── ENTRIES PROVIDED

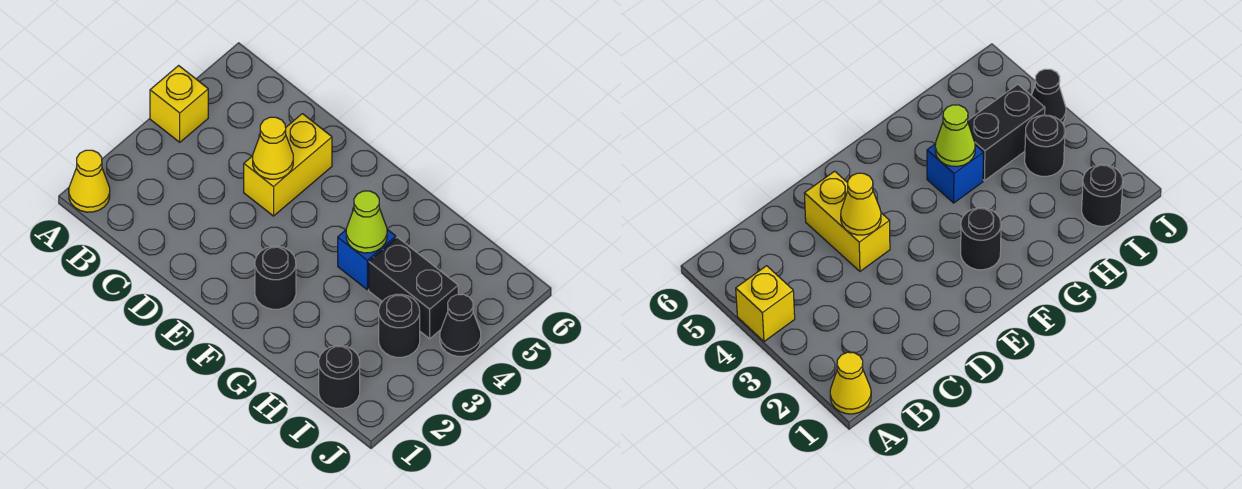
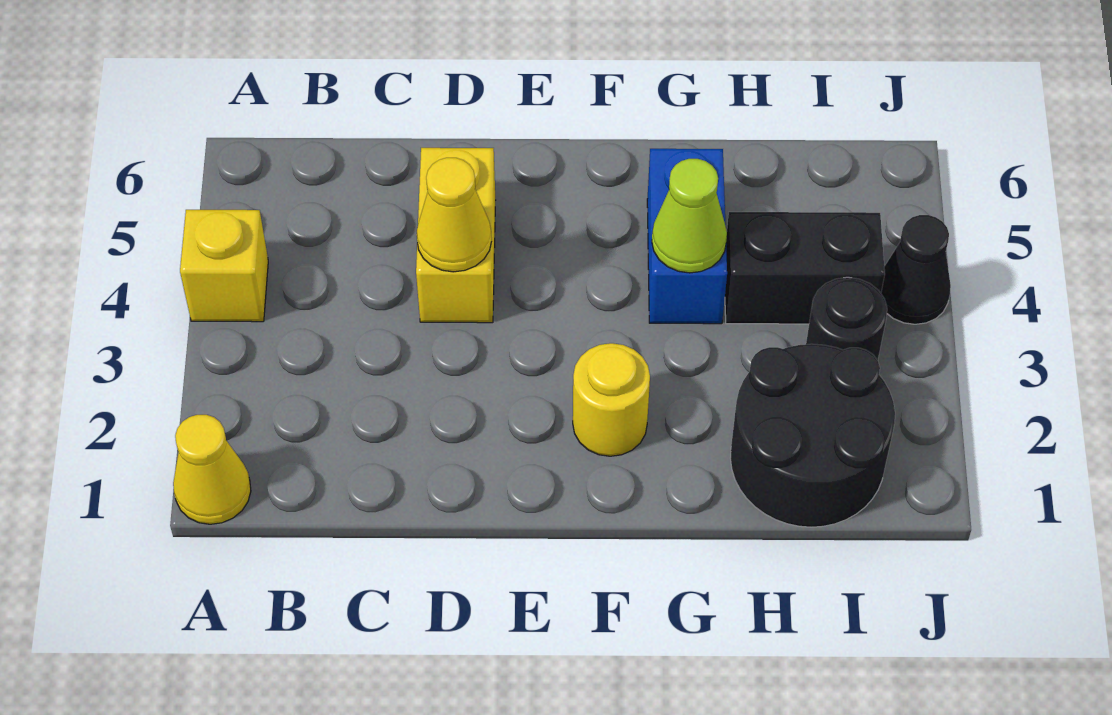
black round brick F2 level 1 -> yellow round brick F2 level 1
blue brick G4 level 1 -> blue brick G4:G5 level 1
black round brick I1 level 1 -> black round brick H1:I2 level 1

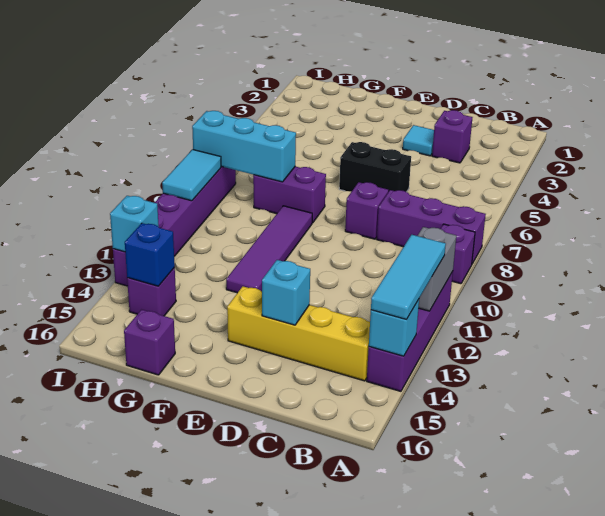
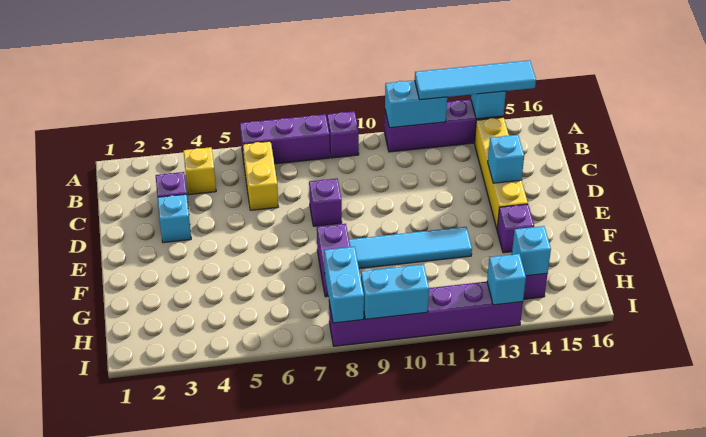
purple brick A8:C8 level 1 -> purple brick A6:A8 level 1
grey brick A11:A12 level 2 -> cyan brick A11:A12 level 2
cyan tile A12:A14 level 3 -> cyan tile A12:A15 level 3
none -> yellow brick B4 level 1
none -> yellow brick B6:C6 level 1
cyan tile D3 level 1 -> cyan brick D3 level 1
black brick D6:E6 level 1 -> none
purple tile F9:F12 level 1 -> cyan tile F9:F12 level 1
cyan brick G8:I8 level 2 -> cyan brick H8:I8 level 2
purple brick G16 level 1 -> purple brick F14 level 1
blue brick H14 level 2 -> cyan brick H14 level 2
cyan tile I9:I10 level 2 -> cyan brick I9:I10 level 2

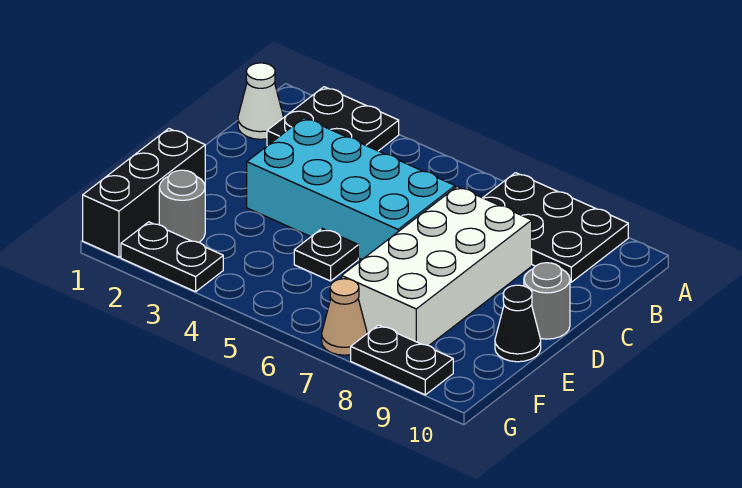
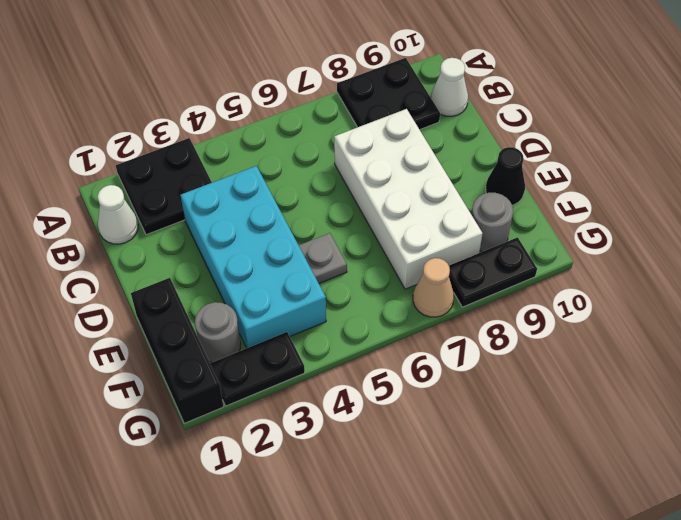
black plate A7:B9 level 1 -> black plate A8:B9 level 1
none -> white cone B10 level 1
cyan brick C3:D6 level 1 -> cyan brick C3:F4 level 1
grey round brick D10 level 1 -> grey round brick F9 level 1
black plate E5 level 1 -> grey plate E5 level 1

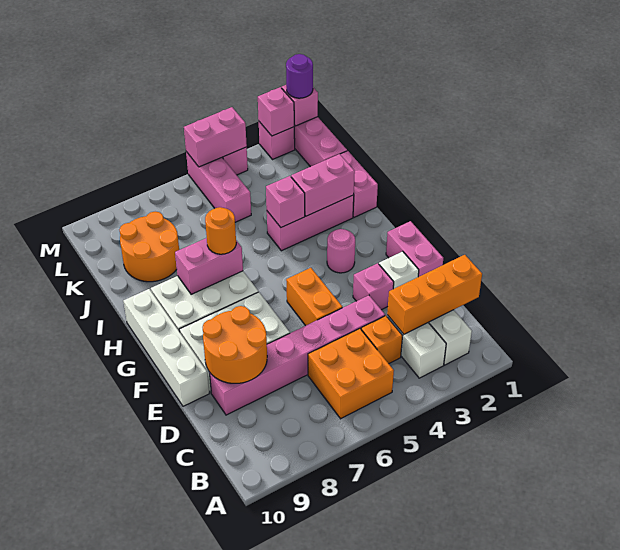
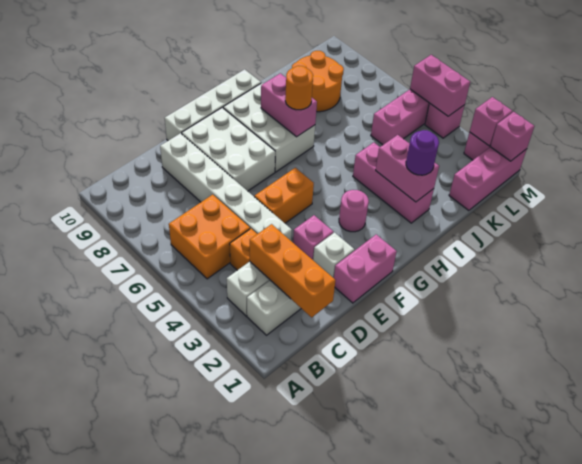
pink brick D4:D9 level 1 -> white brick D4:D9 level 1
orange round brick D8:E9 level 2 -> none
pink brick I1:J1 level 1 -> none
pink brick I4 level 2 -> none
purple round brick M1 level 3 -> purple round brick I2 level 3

────

TASK DETAILS:
Above are records; repeat only the lines from the line with "purple tile F9:F12" through the line with "pink brick I4 level 2 -> none", and leave pictures out.

SOLUTION BELOW:
purple tile F9:F12 level 1 -> cyan tile F9:F12 level 1
cyan brick G8:I8 level 2 -> cyan brick H8:I8 level 2
purple brick G16 level 1 -> purple brick F14 level 1
blue brick H14 level 2 -> cyan brick H14 level 2
cyan tile I9:I10 level 2 -> cyan brick I9:I10 level 2

black plate A7:B9 level 1 -> black plate A8:B9 level 1
none -> white cone B10 level 1
cyan brick C3:D6 level 1 -> cyan brick C3:F4 level 1
grey round brick D10 level 1 -> grey round brick F9 level 1
black plate E5 level 1 -> grey plate E5 level 1

pink brick D4:D9 level 1 -> white brick D4:D9 level 1
orange round brick D8:E9 level 2 -> none
pink brick I1:J1 level 1 -> none
pink brick I4 level 2 -> none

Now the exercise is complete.